### GIVEN PROBLEM
Copy out the lines that have "field" in them.

▽

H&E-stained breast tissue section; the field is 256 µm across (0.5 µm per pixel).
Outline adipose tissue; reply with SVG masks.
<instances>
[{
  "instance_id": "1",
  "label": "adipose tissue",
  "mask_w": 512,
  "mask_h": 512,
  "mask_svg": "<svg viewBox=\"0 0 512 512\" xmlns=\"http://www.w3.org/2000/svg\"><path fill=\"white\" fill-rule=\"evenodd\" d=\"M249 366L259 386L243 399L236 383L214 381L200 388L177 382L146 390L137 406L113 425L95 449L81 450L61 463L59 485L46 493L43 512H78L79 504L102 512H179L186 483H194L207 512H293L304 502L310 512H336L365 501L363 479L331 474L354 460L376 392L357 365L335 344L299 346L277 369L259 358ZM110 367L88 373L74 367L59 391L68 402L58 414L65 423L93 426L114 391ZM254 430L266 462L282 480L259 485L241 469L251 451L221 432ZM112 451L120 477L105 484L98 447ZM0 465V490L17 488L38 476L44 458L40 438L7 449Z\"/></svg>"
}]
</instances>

△
▽

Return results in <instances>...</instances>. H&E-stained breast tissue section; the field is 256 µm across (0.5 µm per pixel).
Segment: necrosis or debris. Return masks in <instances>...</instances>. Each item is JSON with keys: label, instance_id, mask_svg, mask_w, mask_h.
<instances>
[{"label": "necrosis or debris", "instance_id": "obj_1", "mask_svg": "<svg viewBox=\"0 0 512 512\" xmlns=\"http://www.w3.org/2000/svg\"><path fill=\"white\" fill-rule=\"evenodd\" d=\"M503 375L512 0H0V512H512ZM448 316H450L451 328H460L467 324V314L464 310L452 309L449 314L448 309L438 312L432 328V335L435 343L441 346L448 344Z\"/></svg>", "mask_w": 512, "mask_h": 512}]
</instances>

△

### SOLUTION TO THIS TASK
H&E-stained breast tissue section; the field is 256 µm across (0.5 µm per pixel).
Return results in <instances>...</instances>. H&E-stained breast tissue section; the field is 256 µm across (0.5 µm per pixel).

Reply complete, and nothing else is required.